*What is being asked*.
Your task is to transcribe each record exactly and to omit every image.

*Task material*.
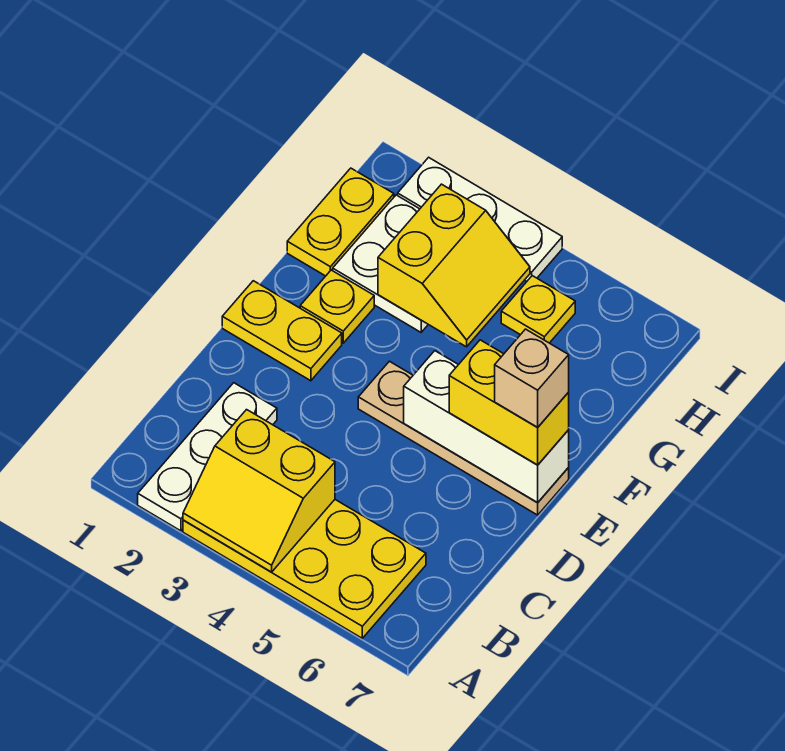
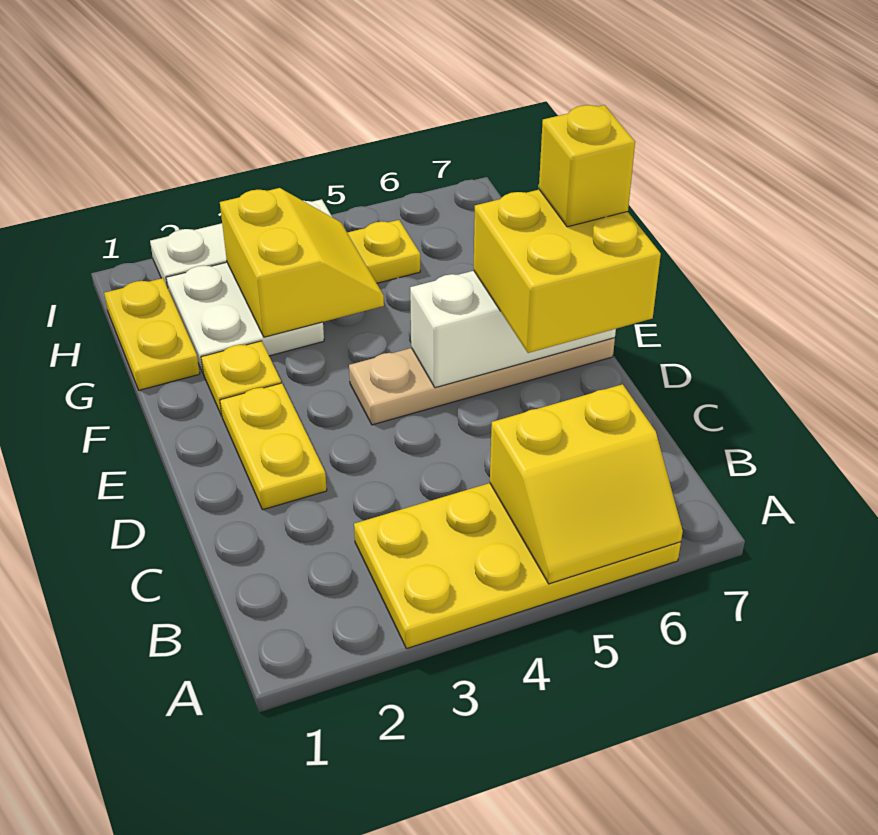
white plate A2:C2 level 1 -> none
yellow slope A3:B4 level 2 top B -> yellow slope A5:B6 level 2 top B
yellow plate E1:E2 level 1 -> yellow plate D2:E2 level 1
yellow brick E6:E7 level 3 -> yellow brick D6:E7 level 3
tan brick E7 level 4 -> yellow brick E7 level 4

*Task solution*.
white plate A2:C2 level 1 -> none
yellow slope A3:B4 level 2 top B -> yellow slope A5:B6 level 2 top B
yellow plate E1:E2 level 1 -> yellow plate D2:E2 level 1
yellow brick E6:E7 level 3 -> yellow brick D6:E7 level 3
tan brick E7 level 4 -> yellow brick E7 level 4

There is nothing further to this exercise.